━━━━━ Dataset content
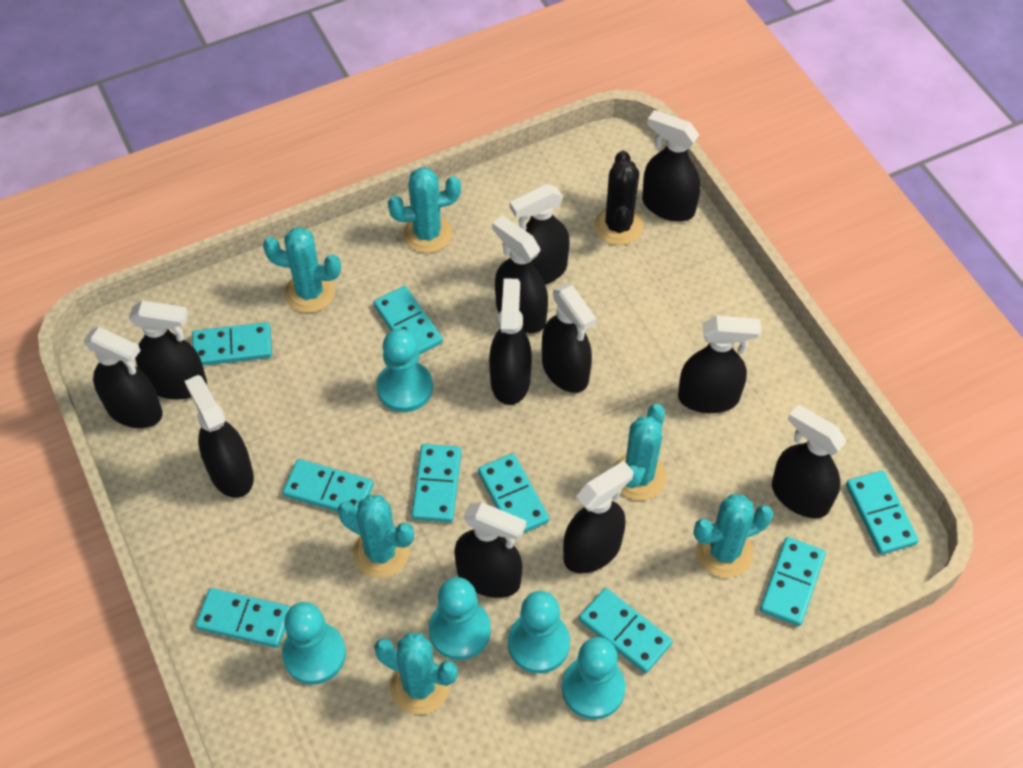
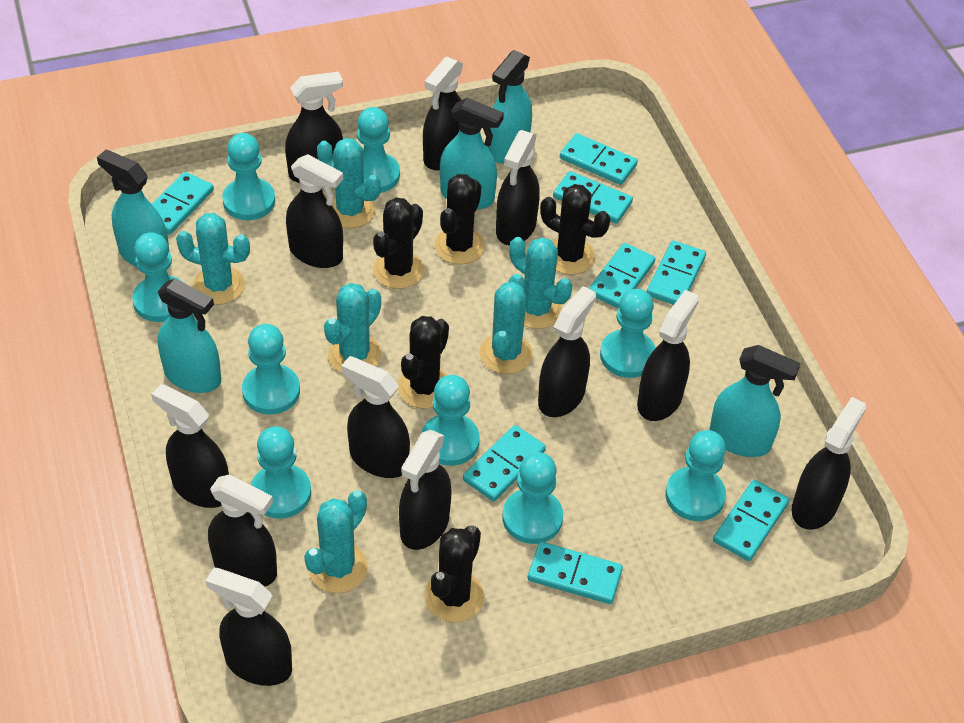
black cactus: 1 -> 5
turquoise domino: 9 -> 8
turquoise pawn: 5 -> 9
turquoise spray bottle: 0 -> 5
━━━━━━━━━━
§ What to work on:
Make an exact copy of the listing above, omitting the pictures.

§ Your solution:
black cactus: 1 -> 5
turquoise domino: 9 -> 8
turquoise pawn: 5 -> 9
turquoise spray bottle: 0 -> 5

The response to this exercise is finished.